THE INPUT START
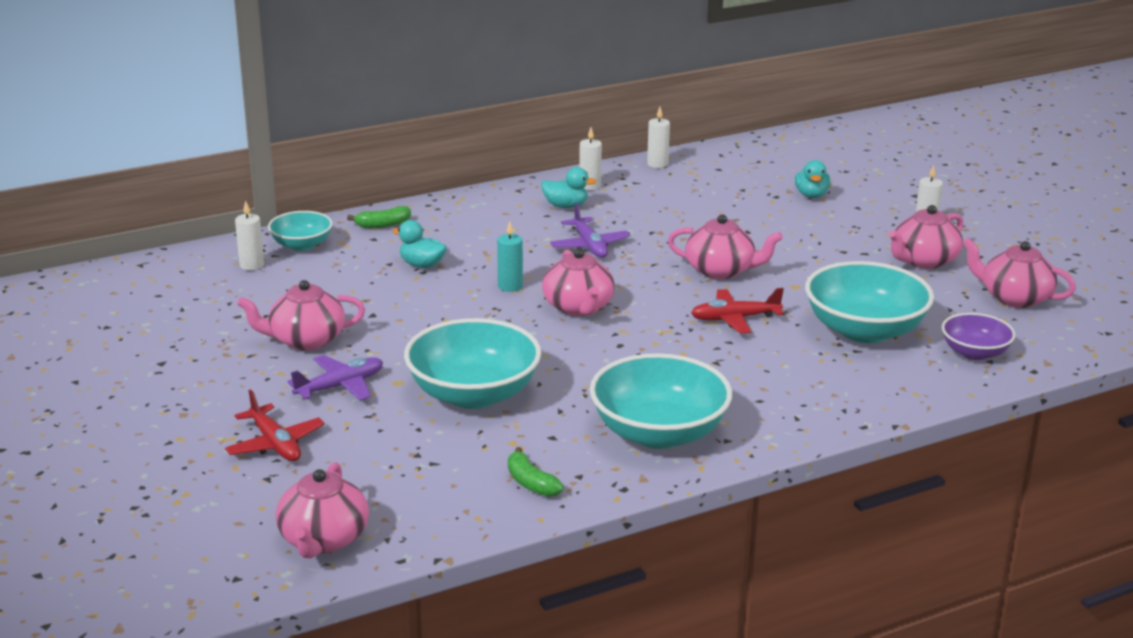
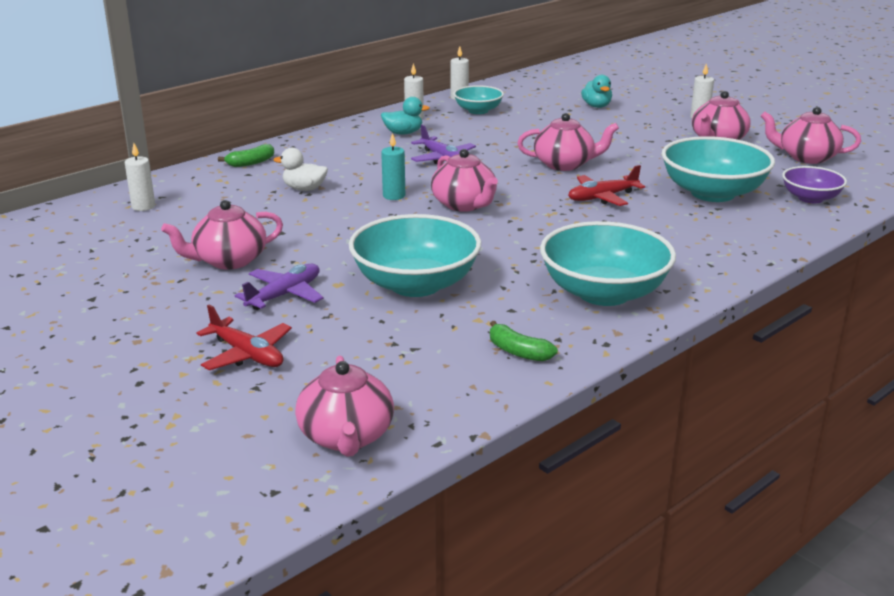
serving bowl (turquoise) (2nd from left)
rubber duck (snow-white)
THE INPUT END
THE INPUT START
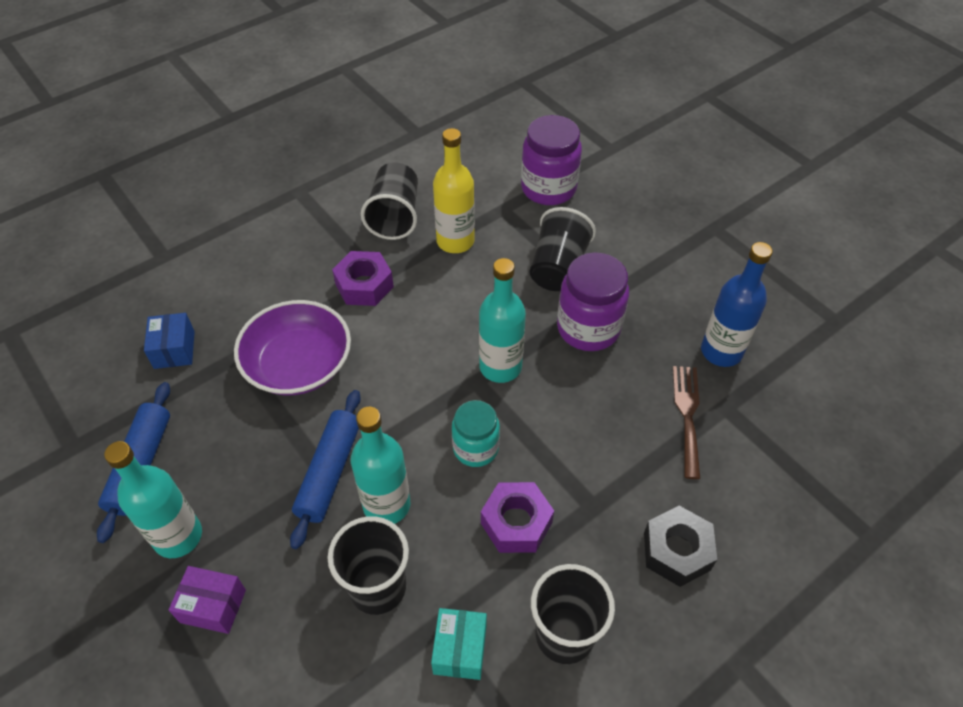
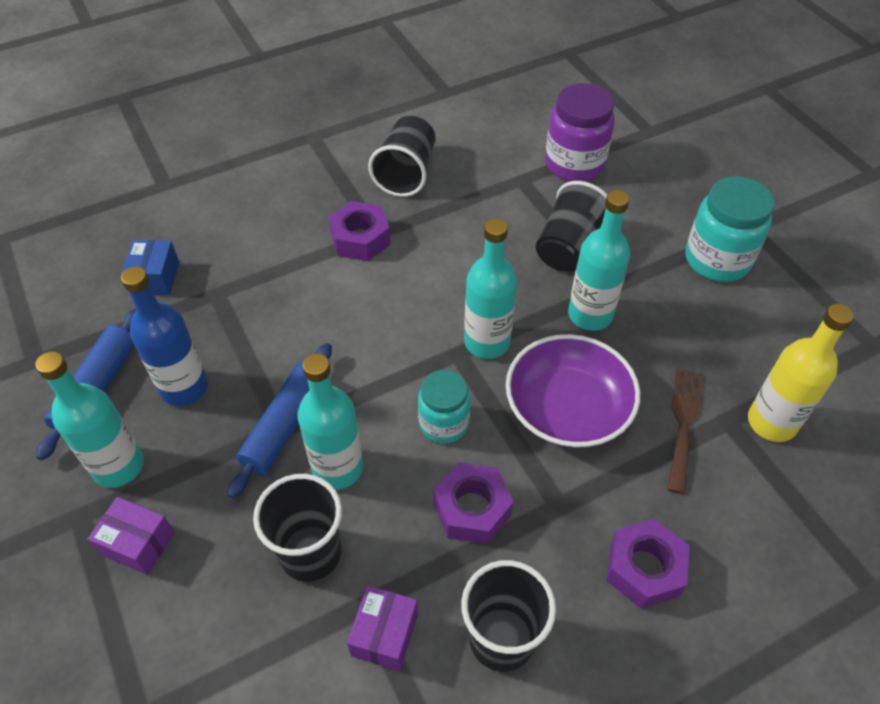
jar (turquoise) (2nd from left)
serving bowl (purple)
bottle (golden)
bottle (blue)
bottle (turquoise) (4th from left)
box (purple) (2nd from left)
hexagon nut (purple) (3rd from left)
THE INPUT END
**ASSIGNMENT**
Find where the line with "bottle (blue)" sits in the material above, then copy exactly from it through the line with "hexagon nut (purple) (3rd from left)". Add no other line.

**RESPONSE BOX**
bottle (blue)
bottle (turquoise) (4th from left)
box (purple) (2nd from left)
hexagon nut (purple) (3rd from left)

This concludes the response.